◆ **Task details**
Within the listing below, the lines to output run from the one containing "cyan arrow: (689, 96) -> (272, 190), moved" through the one containing "purple diamond: (660, 994)"; copy them exactly and nothing else.

──────── Provided material

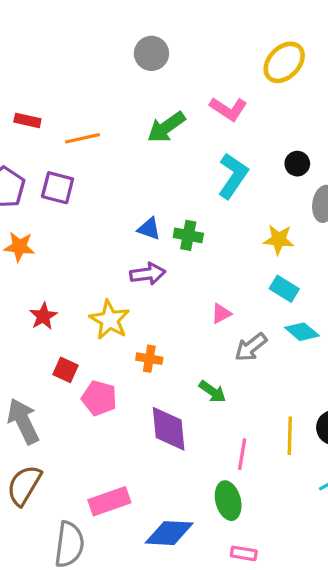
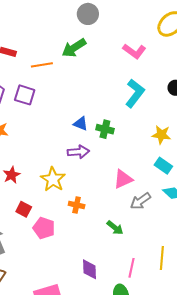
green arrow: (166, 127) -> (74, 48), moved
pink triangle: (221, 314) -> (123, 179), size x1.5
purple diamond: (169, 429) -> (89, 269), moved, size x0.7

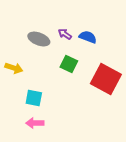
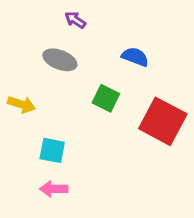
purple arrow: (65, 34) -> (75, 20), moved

────────────────
──────── Provided material

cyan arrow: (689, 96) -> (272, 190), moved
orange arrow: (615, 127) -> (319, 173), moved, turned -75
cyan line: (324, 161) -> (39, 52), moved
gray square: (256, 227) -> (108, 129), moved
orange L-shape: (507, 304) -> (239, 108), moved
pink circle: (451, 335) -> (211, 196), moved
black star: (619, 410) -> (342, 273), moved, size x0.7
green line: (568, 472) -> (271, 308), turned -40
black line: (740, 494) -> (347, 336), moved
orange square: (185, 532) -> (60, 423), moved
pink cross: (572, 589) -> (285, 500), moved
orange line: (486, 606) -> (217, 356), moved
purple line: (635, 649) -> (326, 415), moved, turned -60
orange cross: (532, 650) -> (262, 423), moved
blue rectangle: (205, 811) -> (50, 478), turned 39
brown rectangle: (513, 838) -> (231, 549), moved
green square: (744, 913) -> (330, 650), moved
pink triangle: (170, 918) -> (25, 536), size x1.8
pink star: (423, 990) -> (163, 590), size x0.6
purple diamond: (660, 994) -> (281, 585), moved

────────────────

◆ **Problem solution**
cyan arrow: (689, 96) -> (272, 190), moved
orange arrow: (615, 127) -> (319, 173), moved, turned -75
cyan line: (324, 161) -> (39, 52), moved
gray square: (256, 227) -> (108, 129), moved
orange L-shape: (507, 304) -> (239, 108), moved
pink circle: (451, 335) -> (211, 196), moved
black star: (619, 410) -> (342, 273), moved, size x0.7
green line: (568, 472) -> (271, 308), turned -40
black line: (740, 494) -> (347, 336), moved
orange square: (185, 532) -> (60, 423), moved
pink cross: (572, 589) -> (285, 500), moved
orange line: (486, 606) -> (217, 356), moved
purple line: (635, 649) -> (326, 415), moved, turned -60
orange cross: (532, 650) -> (262, 423), moved
blue rectangle: (205, 811) -> (50, 478), turned 39
brown rectangle: (513, 838) -> (231, 549), moved
green square: (744, 913) -> (330, 650), moved
pink triangle: (170, 918) -> (25, 536), size x1.8
pink star: (423, 990) -> (163, 590), size x0.6
purple diamond: (660, 994) -> (281, 585), moved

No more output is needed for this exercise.